> _Exercise brief_
Return every entry exactly as written, with the pictures removed.
------------------------------------------------------------------------
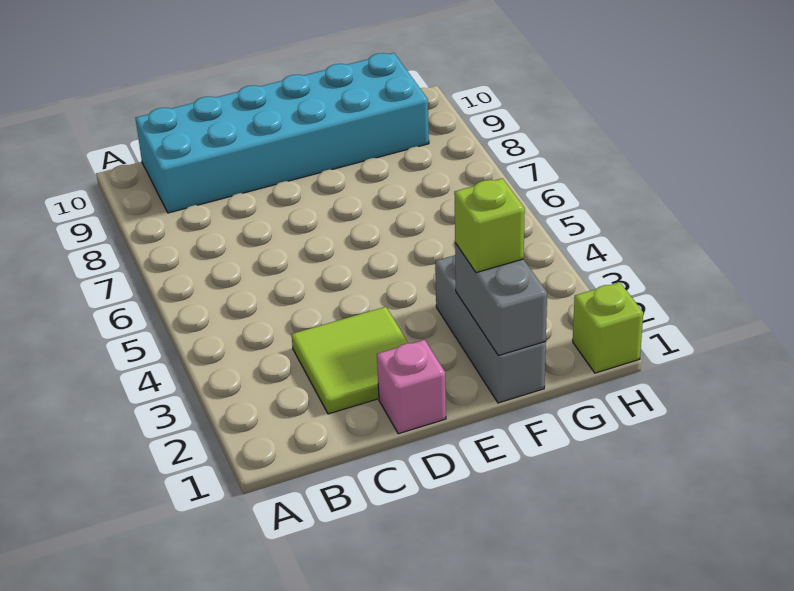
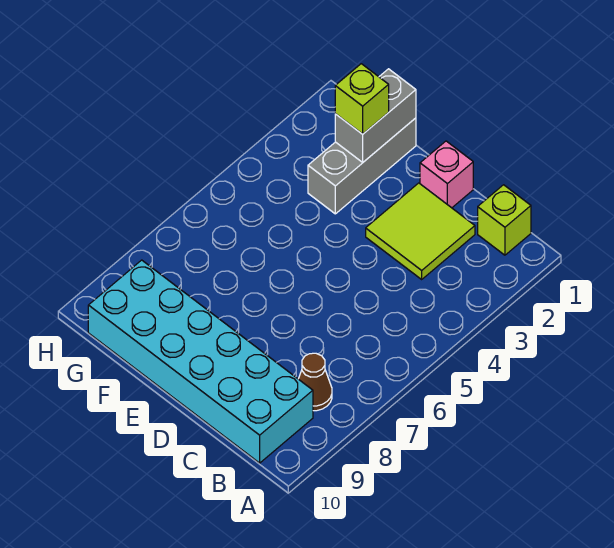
none -> brown cone B8 level 1
lime brick H1 level 1 -> lime brick B1 level 1

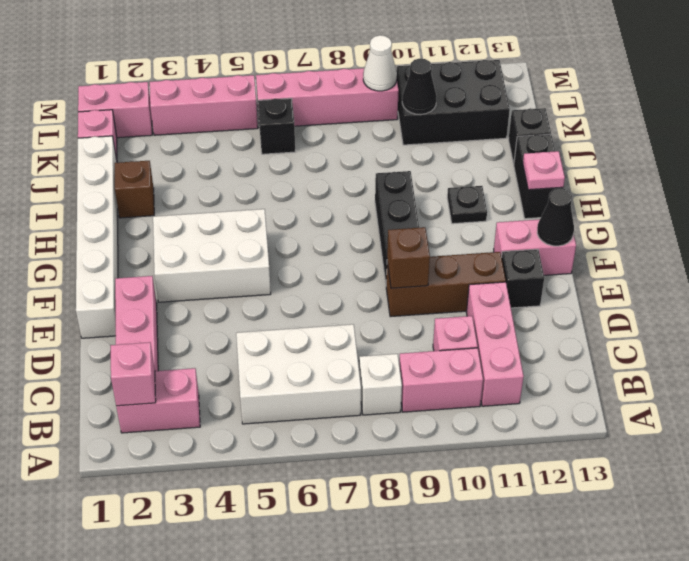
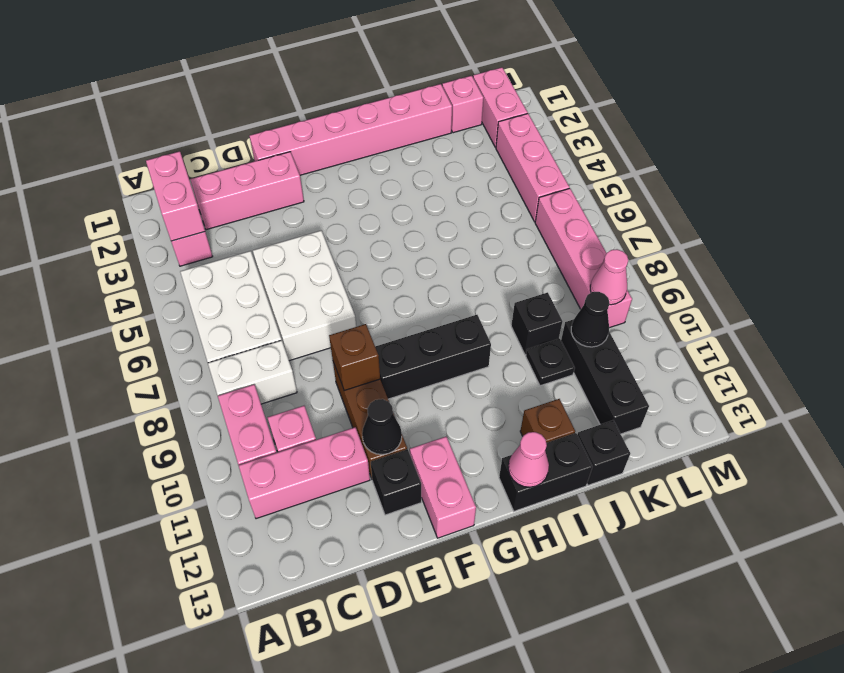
pink brick B2 level 2 -> pink brick B2:B3 level 2
white brick B8 level 1 -> white brick B8:C8 level 1
white brick E1:J1 level 1 -> pink brick E1:J1 level 1
white brick F3:G5 level 1 -> white brick D5:E7 level 1
black cone F13 level 2 -> black cone E11 level 2
black plate H11 level 1 -> black plate J10 level 1
pink plate H13 level 2 -> pink cone H13 level 2
brown brick I2 level 1 -> brown brick I12 level 1
black brick K6 level 1 -> black brick J9 level 1
black brick K10:L12 level 1 -> black brick K10:K12 level 1
white cone L9 level 2 -> pink cone L9 level 2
------------------------------------------------------------------------
> _Written answer_
none -> brown cone B8 level 1
lime brick H1 level 1 -> lime brick B1 level 1

pink brick B2 level 2 -> pink brick B2:B3 level 2
white brick B8 level 1 -> white brick B8:C8 level 1
white brick E1:J1 level 1 -> pink brick E1:J1 level 1
white brick F3:G5 level 1 -> white brick D5:E7 level 1
black cone F13 level 2 -> black cone E11 level 2
black plate H11 level 1 -> black plate J10 level 1
pink plate H13 level 2 -> pink cone H13 level 2
brown brick I2 level 1 -> brown brick I12 level 1
black brick K6 level 1 -> black brick J9 level 1
black brick K10:L12 level 1 -> black brick K10:K12 level 1
white cone L9 level 2 -> pink cone L9 level 2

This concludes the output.